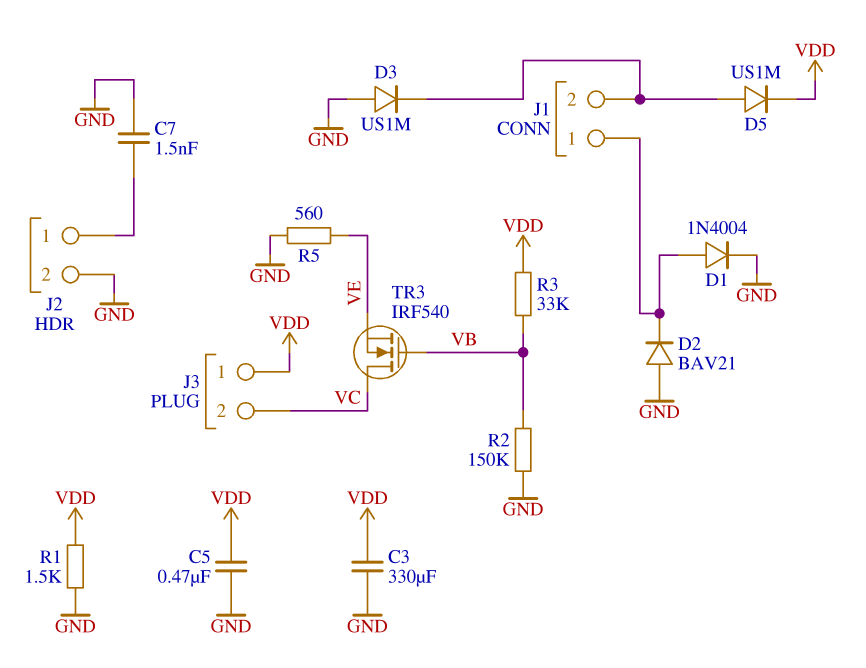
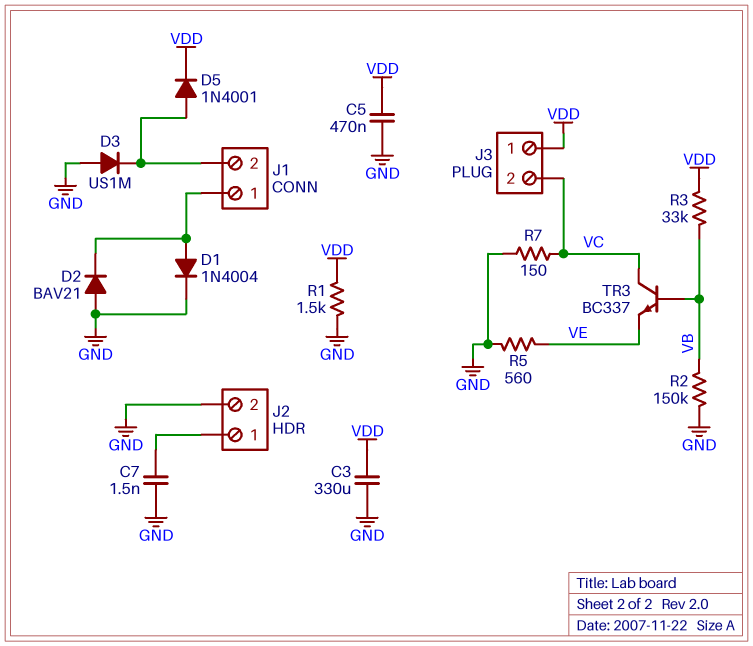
D5: diode US1M (A J1/2, K VDD) -> diode 1N4001 (A J1/2, K VDD)
R7: none -> 150 (GND, VC)
TR3: NMOS IRF540 (G VB, D VC, S VE) -> NPN BC337 (B VB, C VC, E VE)

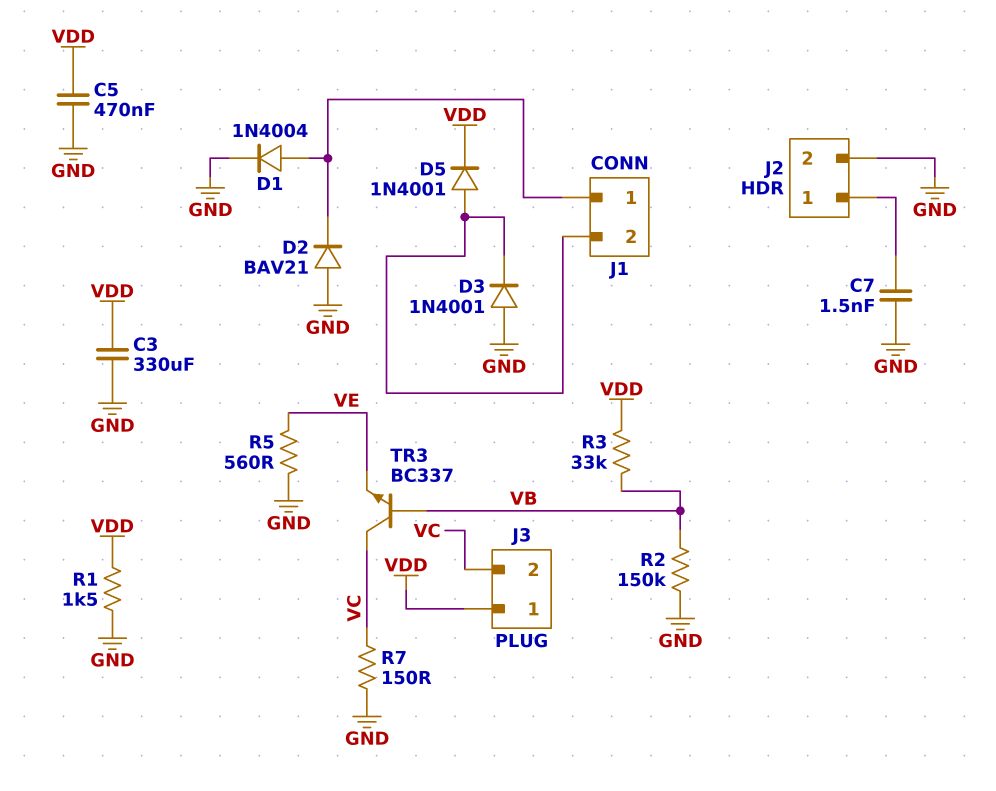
D3: diode US1M (A GND, K J1/2) -> diode 1N4001 (A GND, K J1/2)

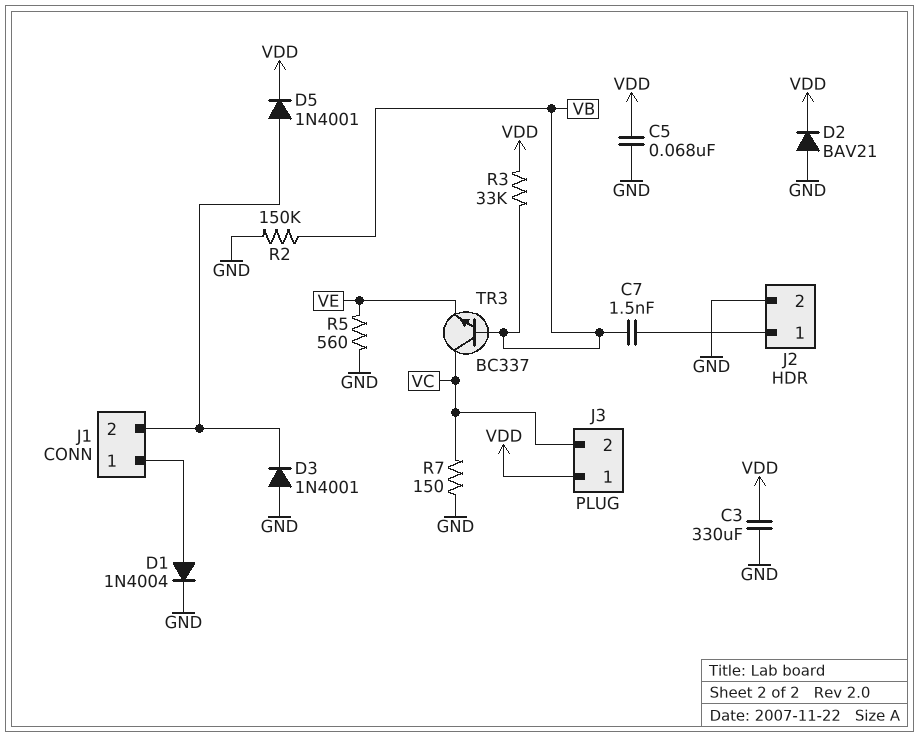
C5: 470nF (GND, VDD) -> 68nF (GND, VDD)
C7: 1.5nF (GND, J2/1) -> 1.5nF (J2/1, VB)
D2: diode BAV21 (A GND, K J1/1) -> diode BAV21 (A GND, K VDD)
R1: 1.5k (GND, VDD) -> none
§
## Exercise details
Print the lines from the line with "TR3: NMOS IRF540" to the end of the data above. Include both ends, exclude the pictures, and add nothing else.

## Response to this exercise
TR3: NMOS IRF540 (G VB, D VC, S VE) -> NPN BC337 (B VB, C VC, E VE)

D3: diode US1M (A GND, K J1/2) -> diode 1N4001 (A GND, K J1/2)

C5: 470nF (GND, VDD) -> 68nF (GND, VDD)
C7: 1.5nF (GND, J2/1) -> 1.5nF (J2/1, VB)
D2: diode BAV21 (A GND, K J1/1) -> diode BAV21 (A GND, K VDD)
R1: 1.5k (GND, VDD) -> none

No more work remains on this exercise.